> [Exercise directions] The answer is to be an exact copy of the lines below running from the line with "(214, 288) = (550, 272): yellow" down to the line with "camera: 10 degrees right, 5 degrees down", both ends included, and nothing more.

____

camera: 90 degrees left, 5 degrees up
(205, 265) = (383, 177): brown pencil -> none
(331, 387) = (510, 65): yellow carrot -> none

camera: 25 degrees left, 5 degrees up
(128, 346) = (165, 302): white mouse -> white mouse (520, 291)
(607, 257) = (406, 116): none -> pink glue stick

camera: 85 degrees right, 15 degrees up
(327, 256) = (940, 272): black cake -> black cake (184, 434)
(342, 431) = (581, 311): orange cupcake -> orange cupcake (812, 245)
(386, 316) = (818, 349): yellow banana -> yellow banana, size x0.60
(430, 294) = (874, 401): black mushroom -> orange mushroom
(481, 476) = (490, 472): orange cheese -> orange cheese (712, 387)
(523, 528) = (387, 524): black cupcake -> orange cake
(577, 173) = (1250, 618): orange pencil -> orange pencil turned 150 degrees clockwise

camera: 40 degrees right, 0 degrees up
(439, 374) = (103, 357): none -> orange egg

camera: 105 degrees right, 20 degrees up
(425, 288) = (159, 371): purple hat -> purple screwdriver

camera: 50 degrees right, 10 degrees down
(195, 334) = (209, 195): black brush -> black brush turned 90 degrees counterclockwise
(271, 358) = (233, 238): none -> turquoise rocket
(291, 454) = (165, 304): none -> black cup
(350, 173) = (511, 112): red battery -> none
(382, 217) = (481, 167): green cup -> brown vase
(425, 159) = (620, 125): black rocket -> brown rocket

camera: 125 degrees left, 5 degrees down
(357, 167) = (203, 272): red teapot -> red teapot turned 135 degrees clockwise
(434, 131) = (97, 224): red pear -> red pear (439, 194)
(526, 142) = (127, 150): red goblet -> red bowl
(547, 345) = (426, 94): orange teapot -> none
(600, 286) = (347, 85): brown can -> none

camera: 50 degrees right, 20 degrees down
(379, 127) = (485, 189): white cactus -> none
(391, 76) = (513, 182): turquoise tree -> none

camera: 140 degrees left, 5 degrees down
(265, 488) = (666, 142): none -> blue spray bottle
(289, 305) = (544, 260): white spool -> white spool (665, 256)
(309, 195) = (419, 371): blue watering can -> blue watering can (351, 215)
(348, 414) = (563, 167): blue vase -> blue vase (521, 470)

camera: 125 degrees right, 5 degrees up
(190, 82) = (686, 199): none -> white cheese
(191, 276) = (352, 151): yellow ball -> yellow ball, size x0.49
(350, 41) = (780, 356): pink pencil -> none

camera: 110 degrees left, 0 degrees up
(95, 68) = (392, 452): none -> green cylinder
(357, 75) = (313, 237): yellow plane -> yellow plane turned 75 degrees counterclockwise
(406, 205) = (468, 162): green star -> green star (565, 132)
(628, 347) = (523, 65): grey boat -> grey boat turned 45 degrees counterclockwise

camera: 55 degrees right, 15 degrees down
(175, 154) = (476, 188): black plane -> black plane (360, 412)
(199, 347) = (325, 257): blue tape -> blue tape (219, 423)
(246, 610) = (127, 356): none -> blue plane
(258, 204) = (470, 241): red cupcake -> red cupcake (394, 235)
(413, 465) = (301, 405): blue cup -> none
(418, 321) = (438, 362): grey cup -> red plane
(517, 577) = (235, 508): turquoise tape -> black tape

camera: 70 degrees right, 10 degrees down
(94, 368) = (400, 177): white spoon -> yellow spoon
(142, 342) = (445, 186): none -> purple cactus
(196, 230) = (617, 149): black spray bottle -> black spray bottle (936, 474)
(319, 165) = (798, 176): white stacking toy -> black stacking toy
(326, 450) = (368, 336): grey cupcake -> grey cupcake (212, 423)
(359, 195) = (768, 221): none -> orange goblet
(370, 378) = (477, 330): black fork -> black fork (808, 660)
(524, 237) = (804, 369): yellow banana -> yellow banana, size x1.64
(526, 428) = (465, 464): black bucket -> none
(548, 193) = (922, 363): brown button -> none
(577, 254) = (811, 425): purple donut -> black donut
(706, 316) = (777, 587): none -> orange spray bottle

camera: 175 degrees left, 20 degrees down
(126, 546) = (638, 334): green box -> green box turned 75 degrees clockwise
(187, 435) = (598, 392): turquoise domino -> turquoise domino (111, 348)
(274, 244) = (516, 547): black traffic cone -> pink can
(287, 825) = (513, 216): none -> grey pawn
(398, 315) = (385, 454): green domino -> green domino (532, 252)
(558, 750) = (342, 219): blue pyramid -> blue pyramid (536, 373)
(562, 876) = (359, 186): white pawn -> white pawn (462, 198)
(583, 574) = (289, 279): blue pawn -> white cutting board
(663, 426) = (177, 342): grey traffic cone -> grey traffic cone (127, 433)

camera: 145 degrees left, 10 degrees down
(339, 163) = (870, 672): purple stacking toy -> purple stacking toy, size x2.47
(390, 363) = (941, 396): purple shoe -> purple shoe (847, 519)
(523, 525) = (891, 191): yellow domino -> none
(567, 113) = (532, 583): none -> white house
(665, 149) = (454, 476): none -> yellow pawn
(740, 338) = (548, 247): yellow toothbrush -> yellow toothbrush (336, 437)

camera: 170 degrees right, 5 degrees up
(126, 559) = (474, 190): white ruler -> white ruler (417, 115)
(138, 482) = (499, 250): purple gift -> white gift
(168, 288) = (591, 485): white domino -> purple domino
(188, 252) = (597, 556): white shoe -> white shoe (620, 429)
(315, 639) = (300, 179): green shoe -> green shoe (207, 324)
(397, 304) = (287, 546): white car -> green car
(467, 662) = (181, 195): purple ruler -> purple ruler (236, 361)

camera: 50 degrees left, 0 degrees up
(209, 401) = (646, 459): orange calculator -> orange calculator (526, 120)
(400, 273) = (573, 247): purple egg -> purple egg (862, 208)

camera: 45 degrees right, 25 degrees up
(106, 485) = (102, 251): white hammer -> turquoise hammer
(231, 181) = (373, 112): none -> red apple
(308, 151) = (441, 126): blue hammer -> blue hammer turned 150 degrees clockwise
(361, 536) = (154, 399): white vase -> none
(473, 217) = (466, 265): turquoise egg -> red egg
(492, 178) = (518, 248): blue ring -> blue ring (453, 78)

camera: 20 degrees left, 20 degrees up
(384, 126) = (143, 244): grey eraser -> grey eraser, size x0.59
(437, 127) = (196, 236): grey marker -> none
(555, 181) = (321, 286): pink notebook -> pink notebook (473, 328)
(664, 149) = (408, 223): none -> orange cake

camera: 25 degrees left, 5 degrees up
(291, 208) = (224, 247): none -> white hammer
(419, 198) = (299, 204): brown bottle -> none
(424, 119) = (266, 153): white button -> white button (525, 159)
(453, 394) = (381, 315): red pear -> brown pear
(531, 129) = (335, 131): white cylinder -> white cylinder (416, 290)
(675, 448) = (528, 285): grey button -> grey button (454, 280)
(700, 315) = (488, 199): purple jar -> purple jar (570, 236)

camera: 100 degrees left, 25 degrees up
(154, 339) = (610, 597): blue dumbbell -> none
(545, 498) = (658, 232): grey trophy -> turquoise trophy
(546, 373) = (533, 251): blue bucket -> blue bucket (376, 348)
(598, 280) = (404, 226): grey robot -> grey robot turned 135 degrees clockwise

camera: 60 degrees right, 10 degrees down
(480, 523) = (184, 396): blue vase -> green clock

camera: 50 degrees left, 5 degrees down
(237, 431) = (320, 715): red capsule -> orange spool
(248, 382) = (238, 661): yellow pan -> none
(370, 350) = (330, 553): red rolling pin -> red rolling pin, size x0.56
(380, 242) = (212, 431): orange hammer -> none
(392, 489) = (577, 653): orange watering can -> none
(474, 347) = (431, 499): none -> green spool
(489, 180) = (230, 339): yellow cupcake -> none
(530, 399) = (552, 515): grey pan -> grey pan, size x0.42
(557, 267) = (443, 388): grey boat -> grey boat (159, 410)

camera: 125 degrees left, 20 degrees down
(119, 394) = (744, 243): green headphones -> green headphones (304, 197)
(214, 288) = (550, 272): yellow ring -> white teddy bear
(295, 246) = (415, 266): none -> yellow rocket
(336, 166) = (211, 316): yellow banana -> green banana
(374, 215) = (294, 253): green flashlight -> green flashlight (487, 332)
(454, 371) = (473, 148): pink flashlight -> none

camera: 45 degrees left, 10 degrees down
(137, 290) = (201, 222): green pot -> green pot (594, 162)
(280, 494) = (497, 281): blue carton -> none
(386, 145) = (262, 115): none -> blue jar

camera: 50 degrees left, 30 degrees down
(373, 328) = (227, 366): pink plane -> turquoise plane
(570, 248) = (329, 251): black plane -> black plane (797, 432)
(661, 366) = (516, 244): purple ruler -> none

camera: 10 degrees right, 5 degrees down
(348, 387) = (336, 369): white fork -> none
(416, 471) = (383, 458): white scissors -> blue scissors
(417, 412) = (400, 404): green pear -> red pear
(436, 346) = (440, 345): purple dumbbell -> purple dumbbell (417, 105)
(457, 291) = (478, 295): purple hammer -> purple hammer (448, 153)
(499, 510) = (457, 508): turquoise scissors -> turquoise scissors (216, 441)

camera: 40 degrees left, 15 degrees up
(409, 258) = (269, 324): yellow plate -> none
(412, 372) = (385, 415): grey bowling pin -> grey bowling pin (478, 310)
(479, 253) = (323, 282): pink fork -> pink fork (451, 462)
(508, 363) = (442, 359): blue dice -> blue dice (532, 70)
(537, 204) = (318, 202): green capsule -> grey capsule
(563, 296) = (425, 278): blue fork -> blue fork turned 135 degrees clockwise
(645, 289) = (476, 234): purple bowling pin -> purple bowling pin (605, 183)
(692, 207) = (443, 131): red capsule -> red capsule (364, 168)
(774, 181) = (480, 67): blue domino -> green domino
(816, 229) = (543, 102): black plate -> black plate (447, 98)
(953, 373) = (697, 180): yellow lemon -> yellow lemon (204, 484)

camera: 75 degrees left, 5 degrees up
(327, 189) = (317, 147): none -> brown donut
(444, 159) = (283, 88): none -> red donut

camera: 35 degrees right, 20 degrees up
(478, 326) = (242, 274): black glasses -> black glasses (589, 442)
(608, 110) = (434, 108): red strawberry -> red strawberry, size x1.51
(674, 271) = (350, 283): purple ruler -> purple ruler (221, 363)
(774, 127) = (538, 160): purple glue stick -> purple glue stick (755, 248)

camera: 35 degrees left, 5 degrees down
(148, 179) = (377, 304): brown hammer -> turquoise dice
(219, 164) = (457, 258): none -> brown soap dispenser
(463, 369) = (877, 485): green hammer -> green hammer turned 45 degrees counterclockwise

____

> [Exercise answer]
(214, 288) = (550, 272): yellow ring -> white teddy bear
(295, 246) = (415, 266): none -> yellow rocket
(336, 166) = (211, 316): yellow banana -> green banana
(374, 215) = (294, 253): green flashlight -> green flashlight (487, 332)
(454, 371) = (473, 148): pink flashlight -> none

camera: 45 degrees left, 10 degrees down
(137, 290) = (201, 222): green pot -> green pot (594, 162)
(280, 494) = (497, 281): blue carton -> none
(386, 145) = (262, 115): none -> blue jar

camera: 50 degrees left, 30 degrees down
(373, 328) = (227, 366): pink plane -> turquoise plane
(570, 248) = (329, 251): black plane -> black plane (797, 432)
(661, 366) = (516, 244): purple ruler -> none

camera: 10 degrees right, 5 degrees down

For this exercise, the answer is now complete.